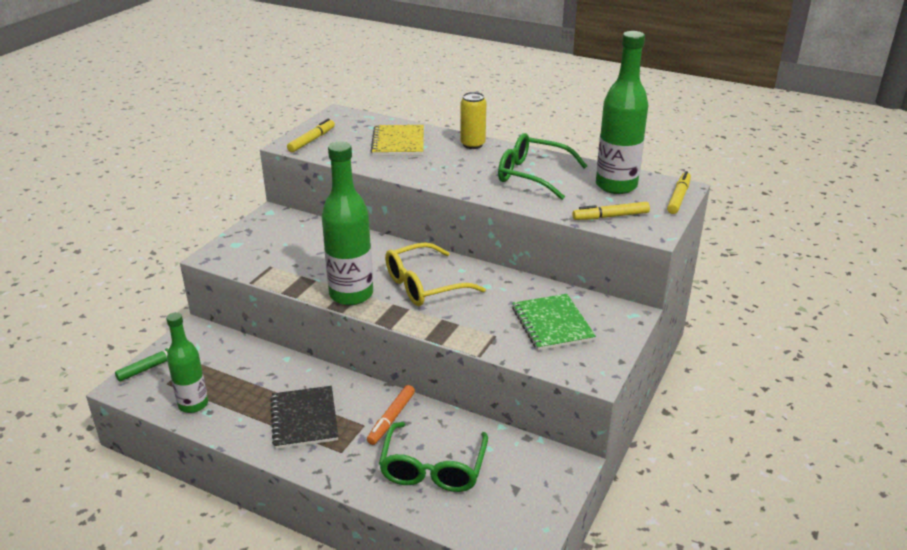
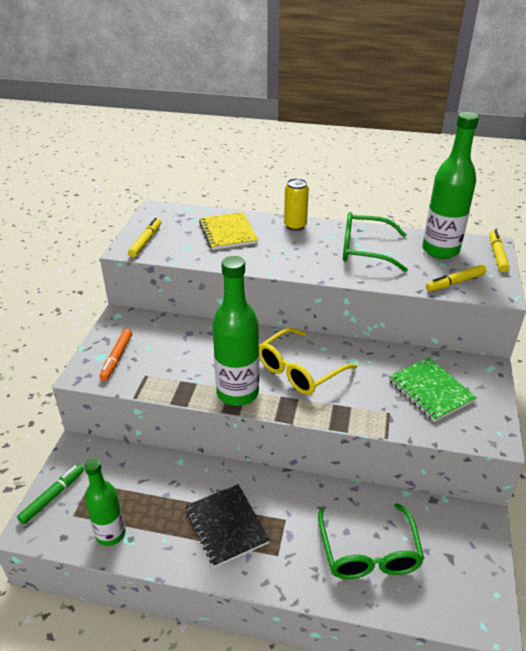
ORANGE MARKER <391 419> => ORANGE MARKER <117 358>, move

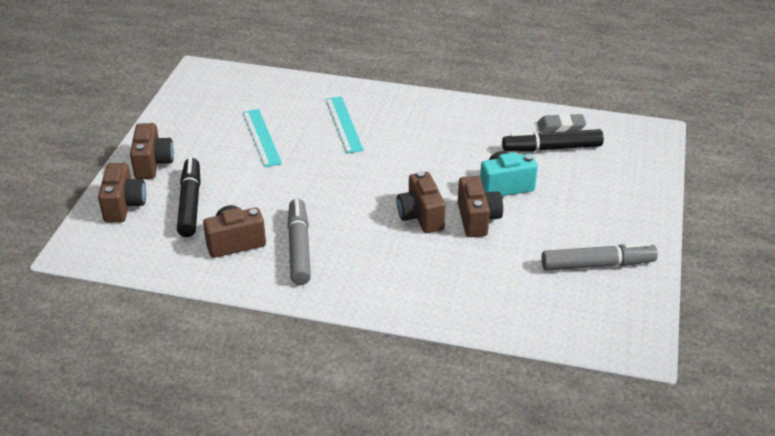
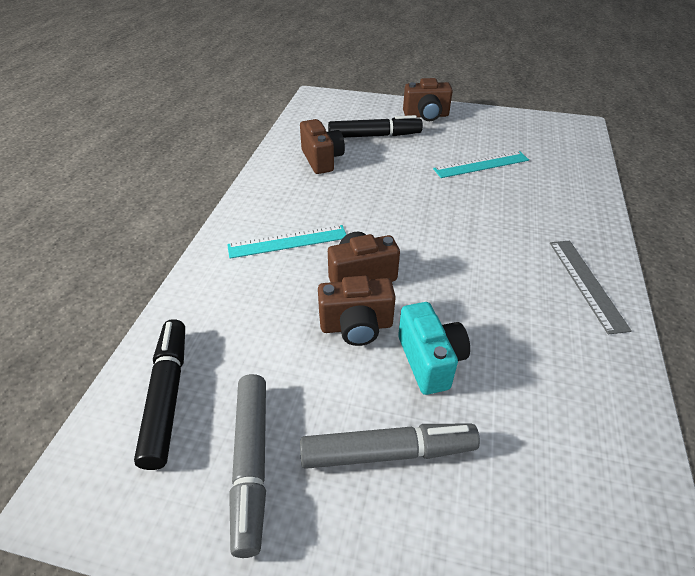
BROWN CAMERA <124 205> => nothing
GREY ERASER <561 127> => nothing
nothing => GREY RULER <586 283>
GREY MARKER <299 248> => GREY MARKER <388 452>, move
TURQUOISE RULER <344 124> => TURQUOISE RULER <287 241>, move
BLACK MARKER <552 148> => BLACK MARKER <167 396>, move

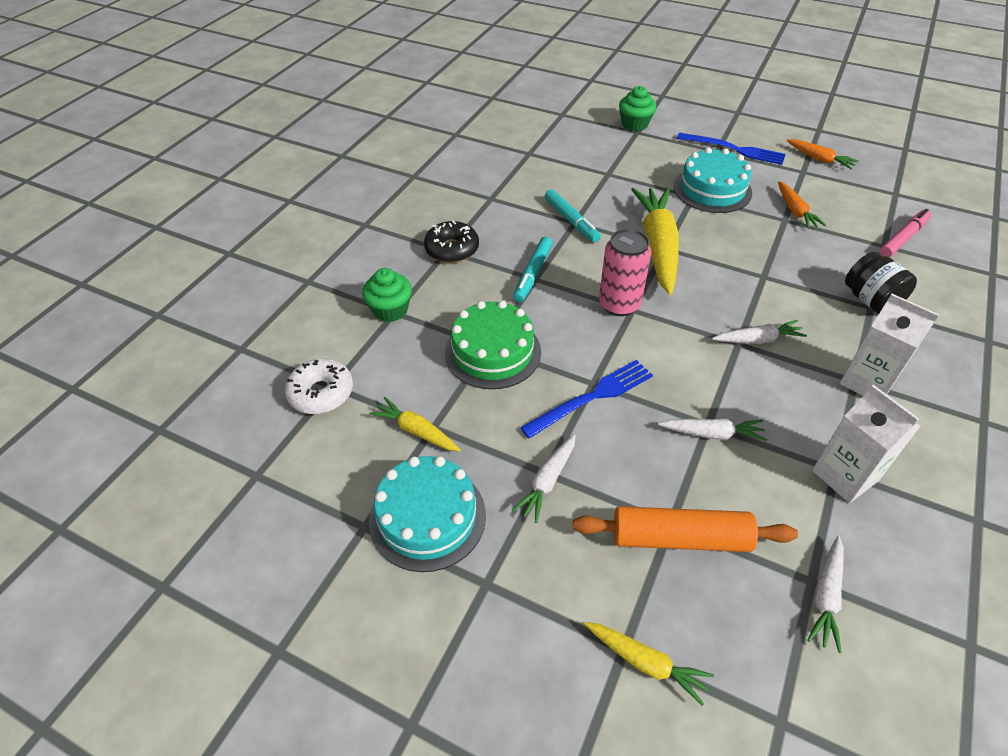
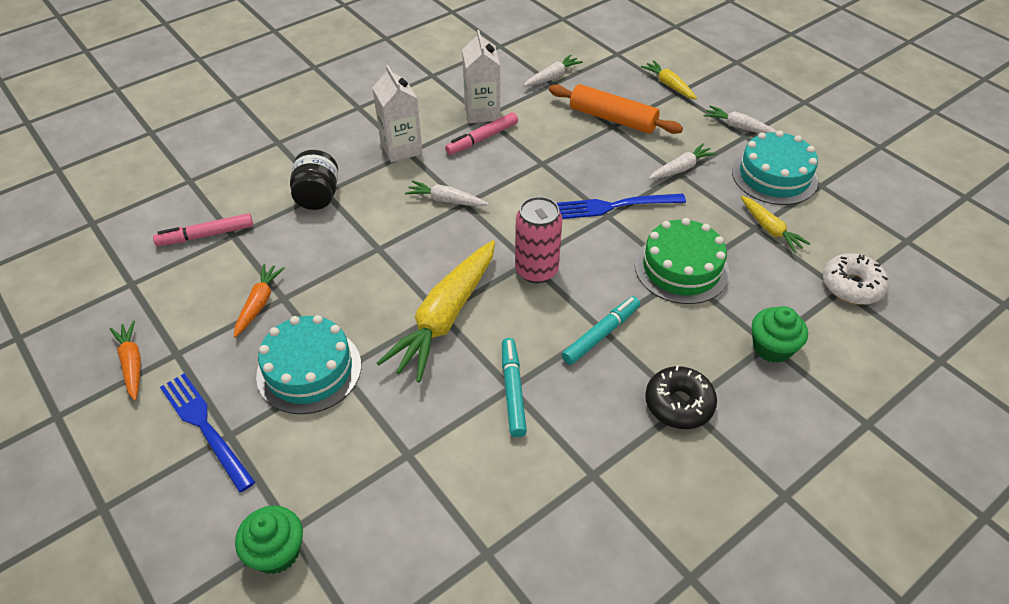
nothing => PINK MARKER <482 139>
WHITE CARROT <712 434> => WHITE CARROT <739 127>, move

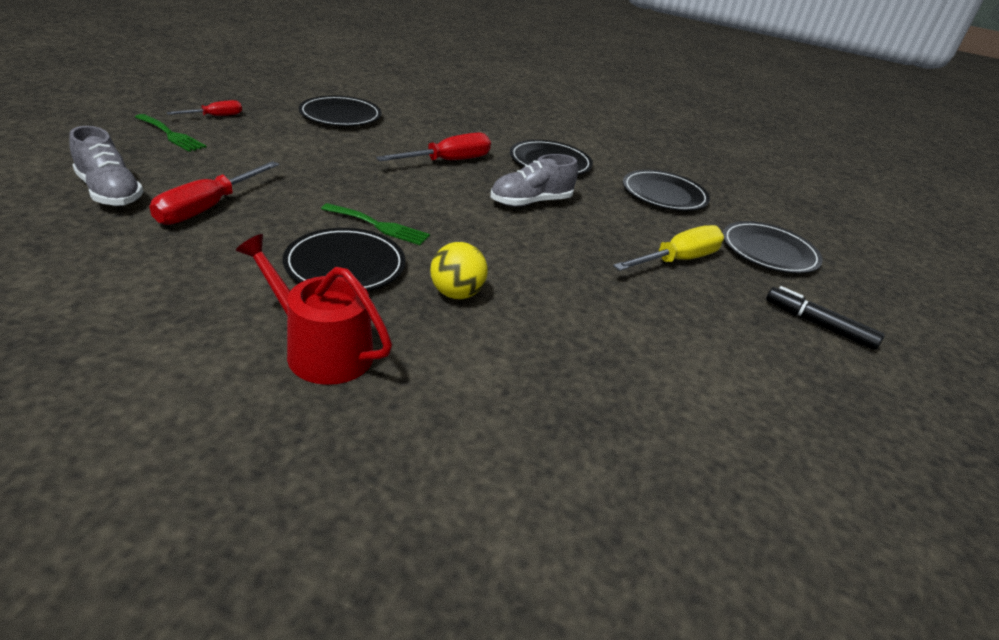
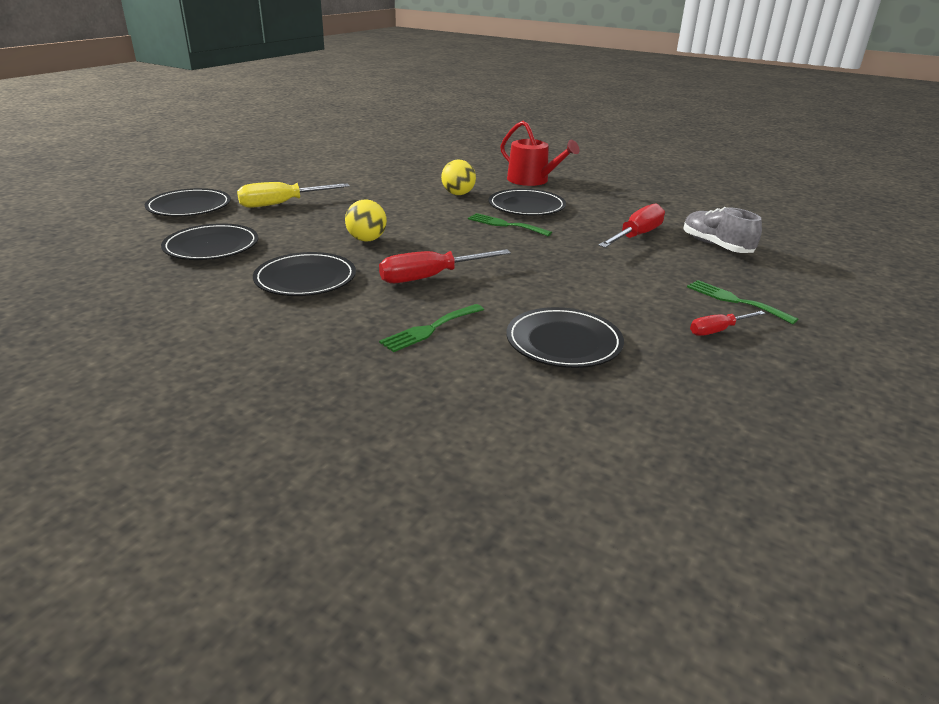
BLACK MARKER <818 324> => nothing
nothing => GREEN FORK <430 329>
GREY SHOE <531 202> => YELLOW BALL <367 240>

▸ TRY IT:
When copying the listing above, begin at its first line and stop after the line with "WHITE CARROT <712", keeping each line exact and dropping the pictures.

▸ FINAL ANSWER:
ORANGE MARKER <391 419> => ORANGE MARKER <117 358>, move

BROWN CAMERA <124 205> => nothing
GREY ERASER <561 127> => nothing
nothing => GREY RULER <586 283>
GREY MARKER <299 248> => GREY MARKER <388 452>, move
TURQUOISE RULER <344 124> => TURQUOISE RULER <287 241>, move
BLACK MARKER <552 148> => BLACK MARKER <167 396>, move

nothing => PINK MARKER <482 139>
WHITE CARROT <712 434> => WHITE CARROT <739 127>, move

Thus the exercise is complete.